WHAT THE TASK REQUIRES:
Each record that follows should be repeated exactly, minus any images.

[Scene image comparisons]
⁂
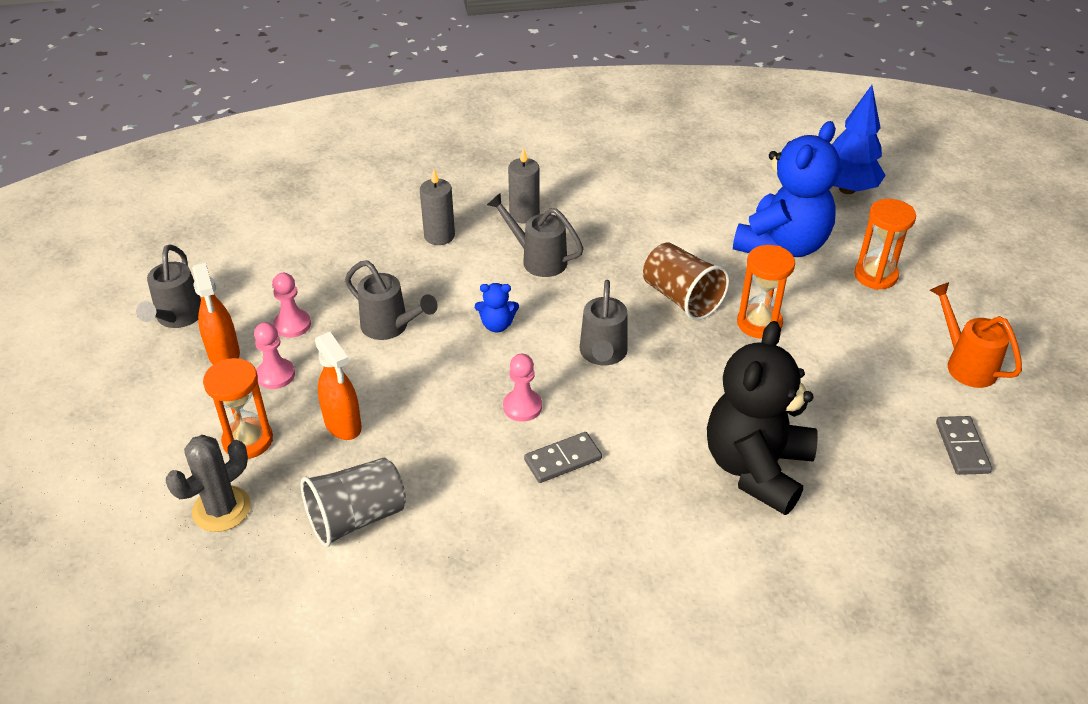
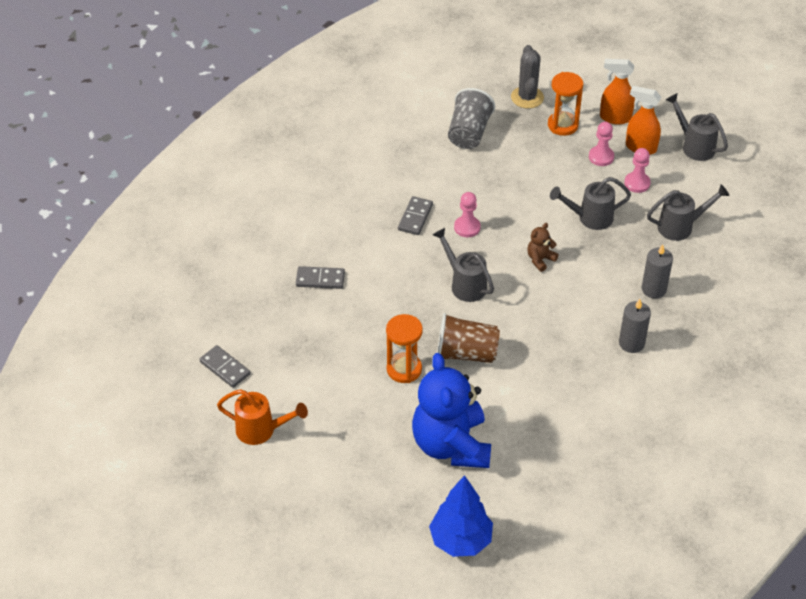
camera: 135 degrees right, 5 degrees up
(343, 425) = (534, 160): orange spray bottle -> orange spray bottle (615, 118)
(497, 325) = (540, 259): blue teddy bear -> brown teddy bear
(538, 259) = (577, 317): grey watering can -> grey watering can (680, 227)
(756, 468) = (320, 279): black teddy bear -> grey domino
(875, 275) = (370, 464): orange hourglass -> none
⁂
WRITTEN ANSWER:
camera: 135 degrees right, 5 degrees up
(343, 425) = (534, 160): orange spray bottle -> orange spray bottle (615, 118)
(497, 325) = (540, 259): blue teddy bear -> brown teddy bear
(538, 259) = (577, 317): grey watering can -> grey watering can (680, 227)
(756, 468) = (320, 279): black teddy bear -> grey domino
(875, 275) = (370, 464): orange hourglass -> none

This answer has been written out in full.